--- START ---

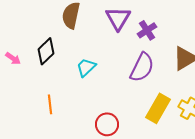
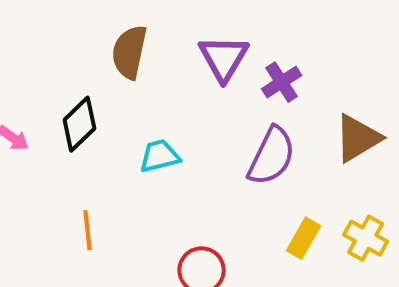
cyan trapezoid: (86, 67) -> (159, 156), turned 30
yellow rectangle: (158, 108) -> (304, 238), size x0.7

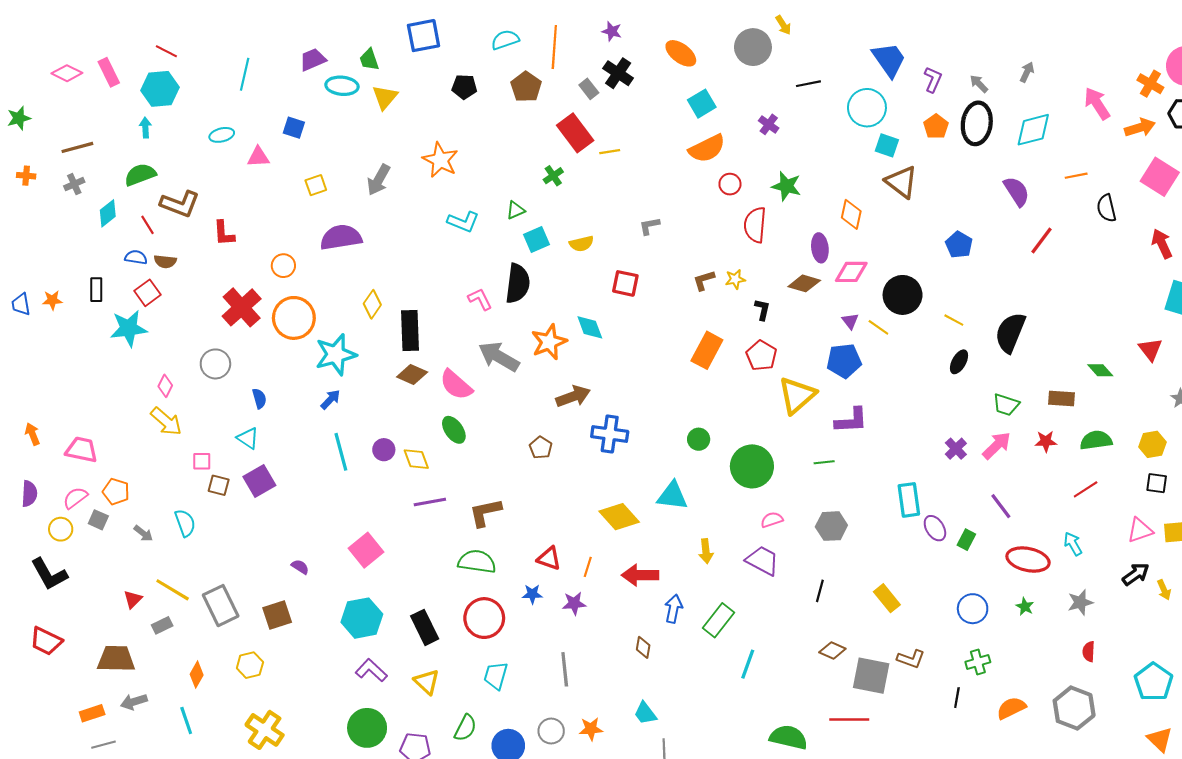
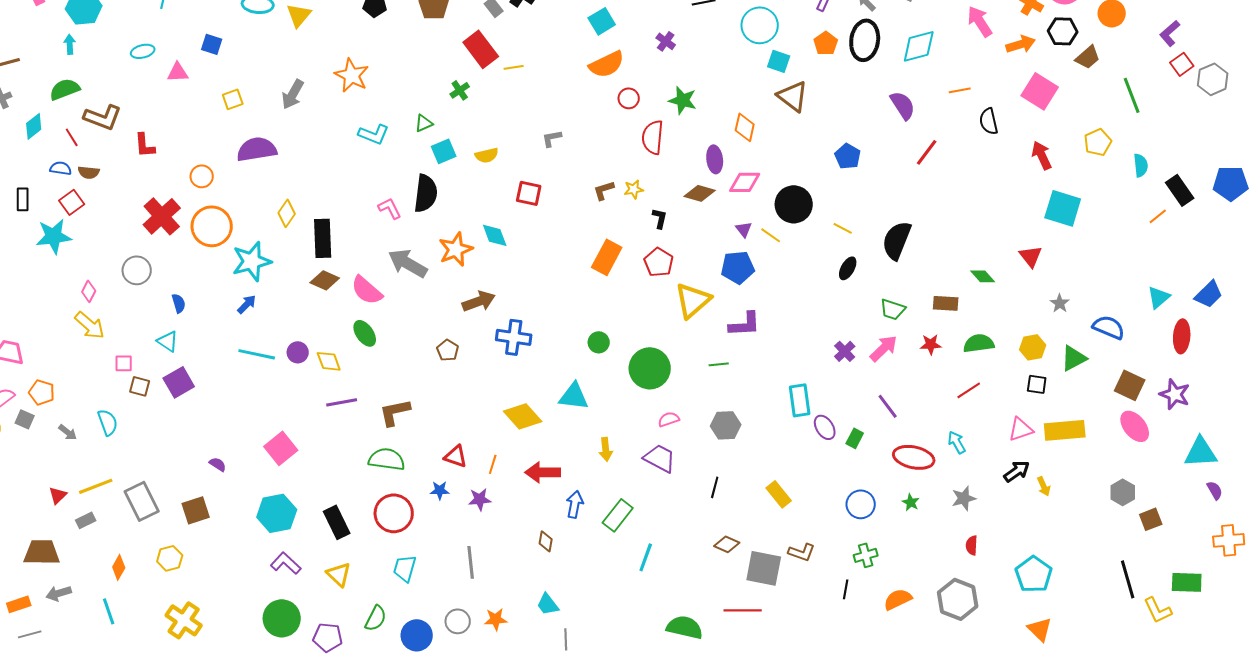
cyan line: (341, 452) -> (257, 354), turned -63
yellow line: (173, 590) -> (96, 486), turned -52

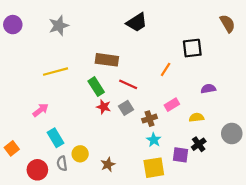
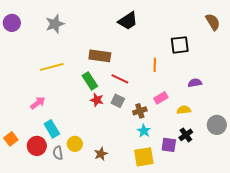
orange line: (166, 69) -> (155, 65), turned -32
gray square: (126, 108) -> (118, 101), turned -32
red circle: (37, 170) -> (37, 146), moved

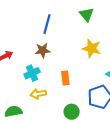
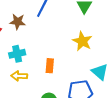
brown star: (43, 50) -> (18, 22), moved

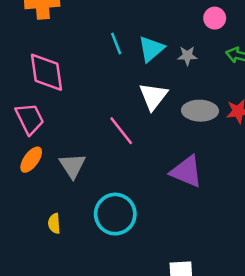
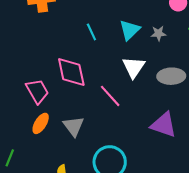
cyan line: (116, 43) -> (91, 32), moved
pink diamond: (47, 72) -> (71, 72), moved

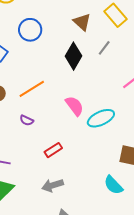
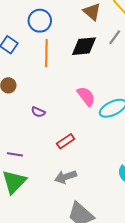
black diamond: (73, 56) -> (84, 46), turned 56
orange line: (32, 89) -> (46, 53), moved, turned -56

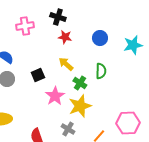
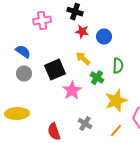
blue circle: (100, 38) -> (104, 37), moved
black square: (38, 75) -> (55, 70), size x1.5
yellow star: (80, 106) -> (116, 101), moved

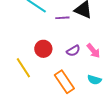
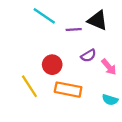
purple semicircle: (73, 51) -> (88, 56), moved
orange rectangle: (64, 82) -> (68, 90), moved, turned -45

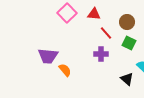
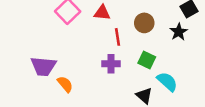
red line: (106, 33) -> (117, 37), turned 32
green square: (129, 43) -> (147, 60), moved

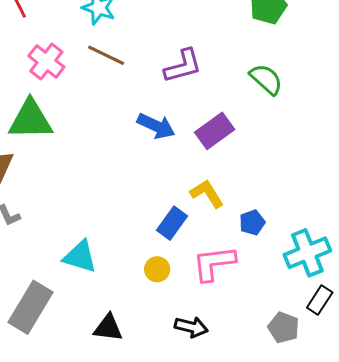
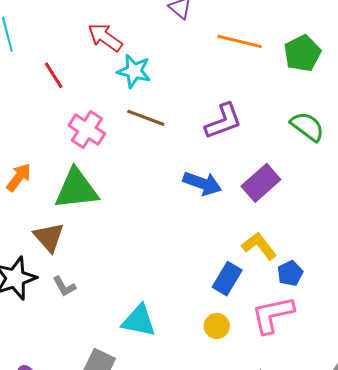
blue pentagon: (252, 223) -> (290, 273), moved

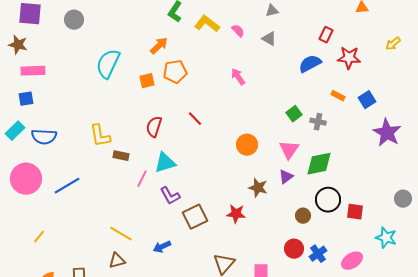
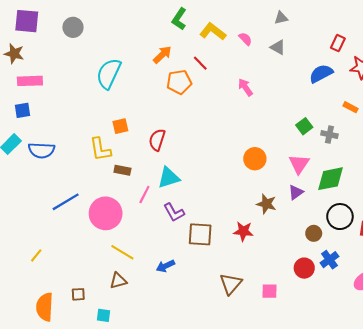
orange square: (147, 81) -> (120, 126), moved
red line: (195, 119) -> (200, 63), moved
pink circle: (26, 179) -> (106, 213), moved
brown square: (195, 217) -> (200, 234), turned 30
blue cross: (318, 254) -> (329, 260), moved

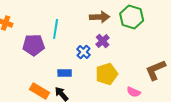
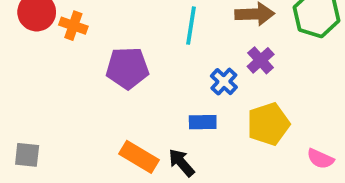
cyan line: (56, 29) -> (191, 26), moved
blue rectangle: (65, 73) -> (203, 122), moved

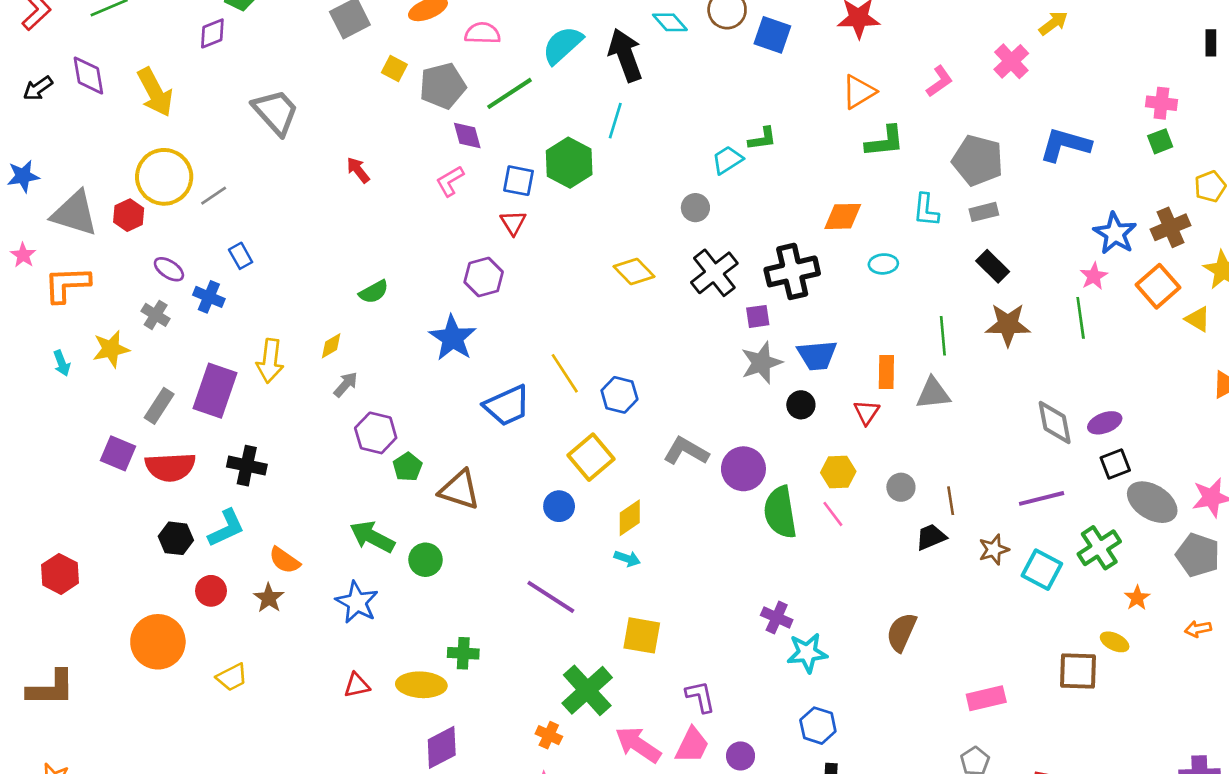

--- END ---

Task goal >> Pictures are to be left out; everything else in the records gets retyped exactly.

Response for this exercise >>
cyan trapezoid: (86, 67) -> (159, 156), turned 30
yellow rectangle: (158, 108) -> (304, 238), size x0.7

cyan line: (341, 452) -> (257, 354), turned -63
yellow line: (173, 590) -> (96, 486), turned -52

orange line: (166, 69) -> (155, 65), turned -32
gray square: (126, 108) -> (118, 101), turned -32
red circle: (37, 170) -> (37, 146), moved

brown star: (43, 50) -> (18, 22), moved

cyan line: (116, 43) -> (91, 32), moved
pink diamond: (47, 72) -> (71, 72), moved

black diamond: (73, 56) -> (84, 46), turned 56
orange line: (32, 89) -> (46, 53), moved, turned -56

blue circle: (100, 38) -> (104, 37), moved
black square: (38, 75) -> (55, 70), size x1.5
yellow star: (80, 106) -> (116, 101), moved

purple semicircle: (73, 51) -> (88, 56), moved
orange rectangle: (64, 82) -> (68, 90), moved, turned -45

red line: (106, 33) -> (117, 37), turned 32
green square: (129, 43) -> (147, 60), moved

blue pentagon: (252, 223) -> (290, 273), moved

orange square: (147, 81) -> (120, 126), moved
red line: (195, 119) -> (200, 63), moved
pink circle: (26, 179) -> (106, 213), moved
brown square: (195, 217) -> (200, 234), turned 30
blue cross: (318, 254) -> (329, 260), moved

cyan line: (56, 29) -> (191, 26), moved
blue rectangle: (65, 73) -> (203, 122), moved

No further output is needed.